Each line of the data holding "OLED" should be found and copied.
[RECORD EXCERPTS — start]
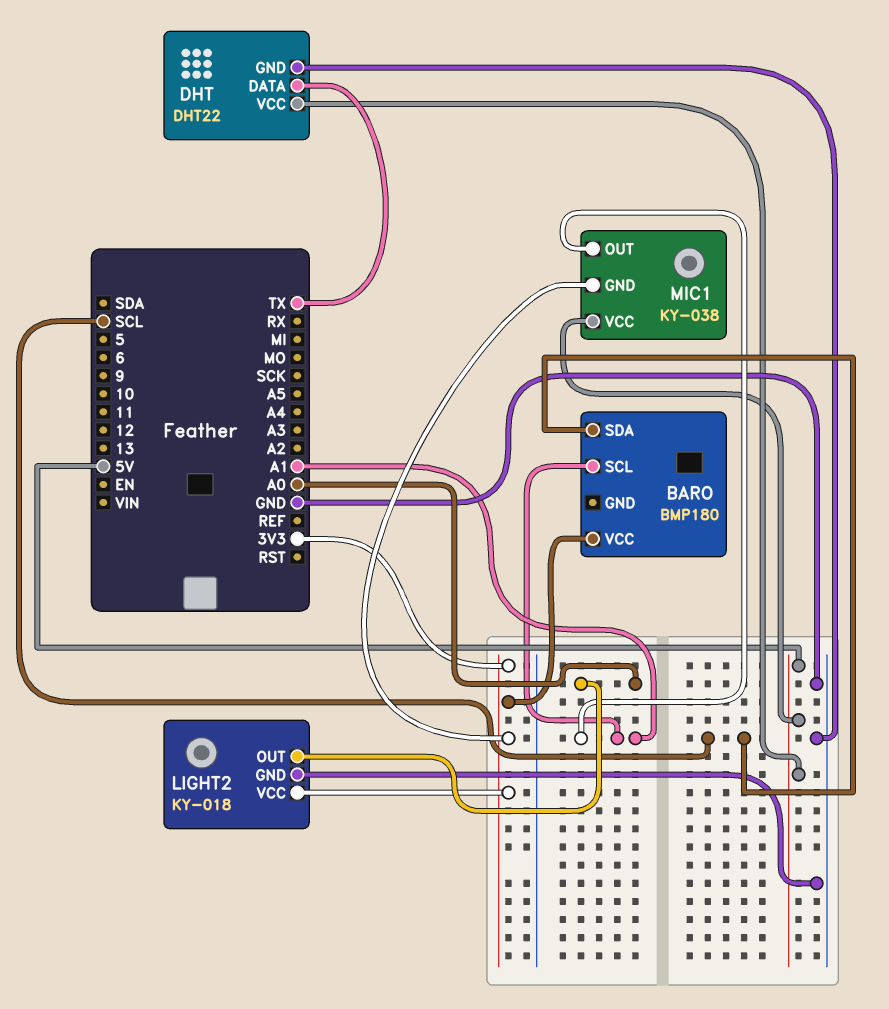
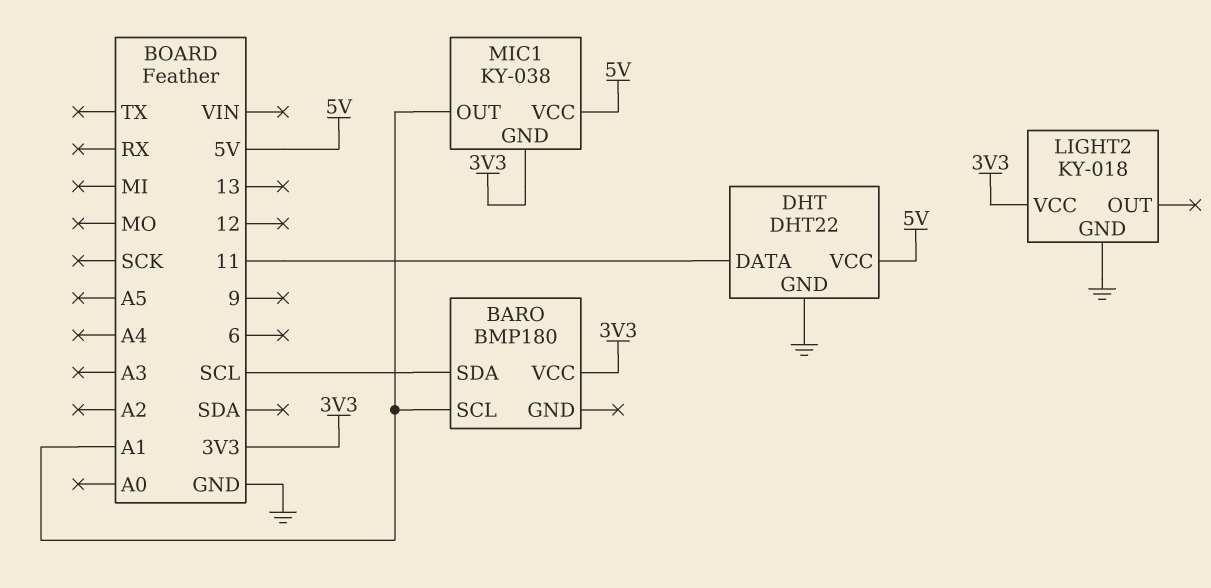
DHT pin DATA: TX -> 11
LIGHT2 pin OUT: A0 -> none

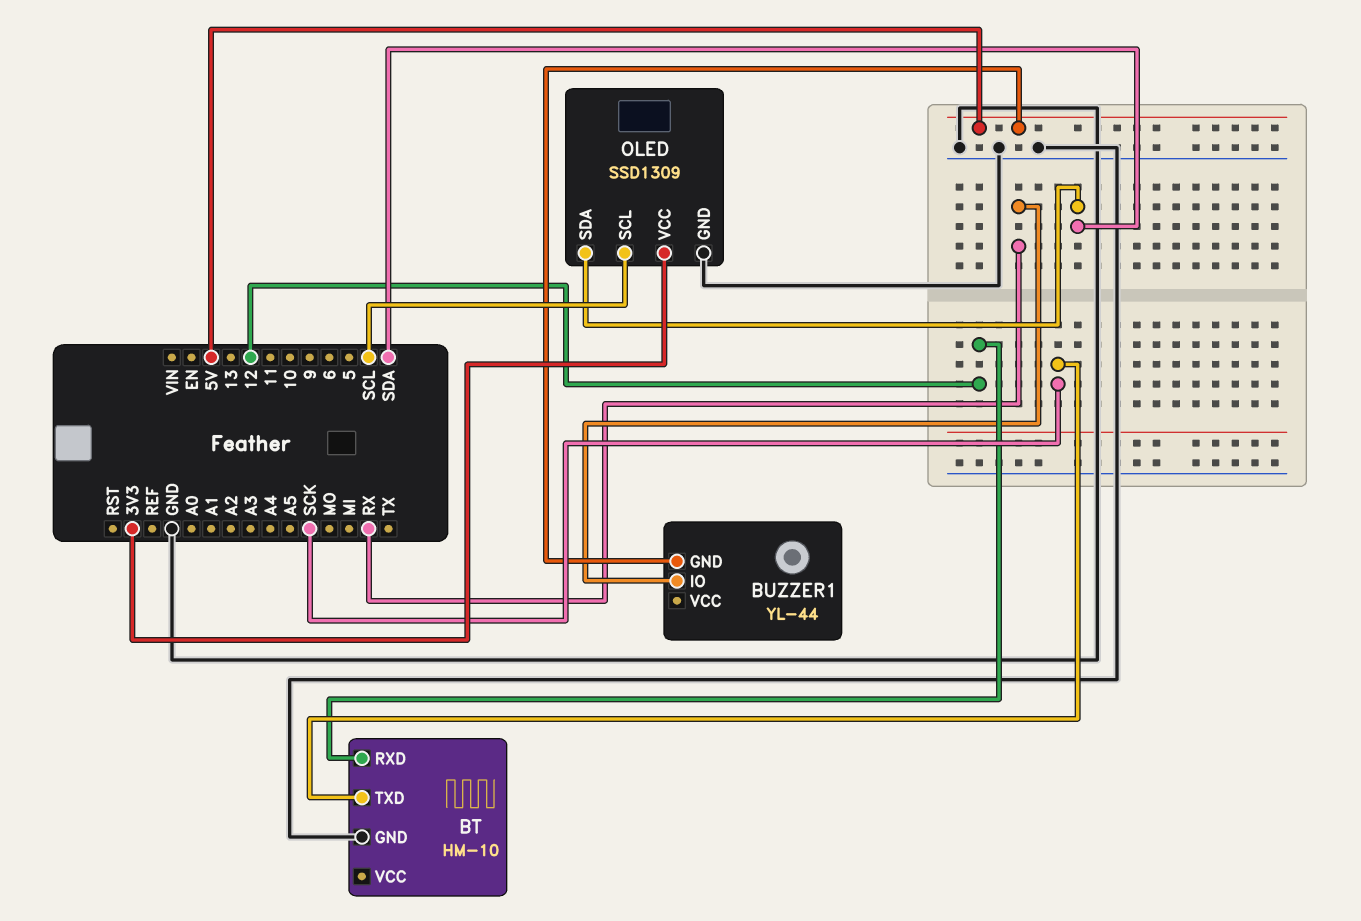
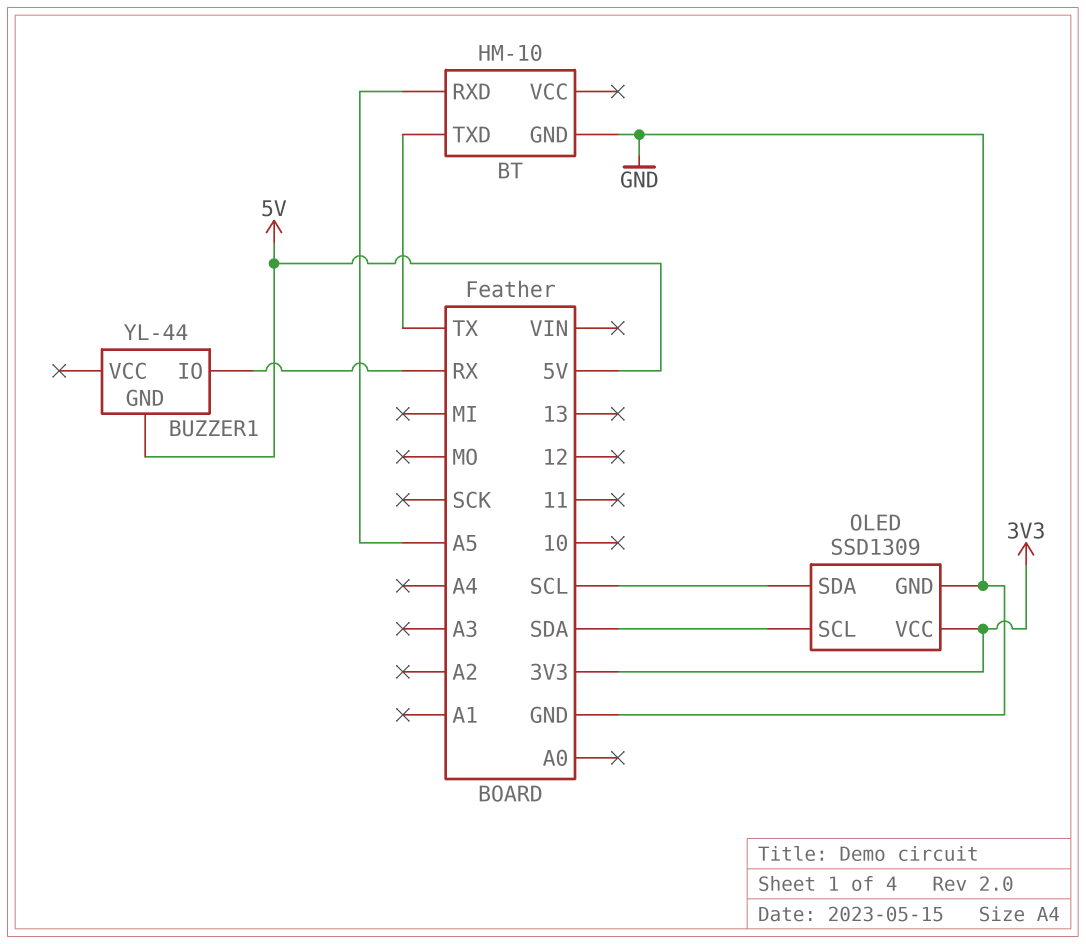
BT pin RXD: 12 -> A5
BT pin TXD: SCK -> TX
OLED pin SCL: SCL -> SDA
OLED pin SDA: SDA -> SCL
[RECORD EXCERPTS — finish]
**EXPECTED OUTPUT**:
OLED pin SCL: SCL -> SDA
OLED pin SDA: SDA -> SCL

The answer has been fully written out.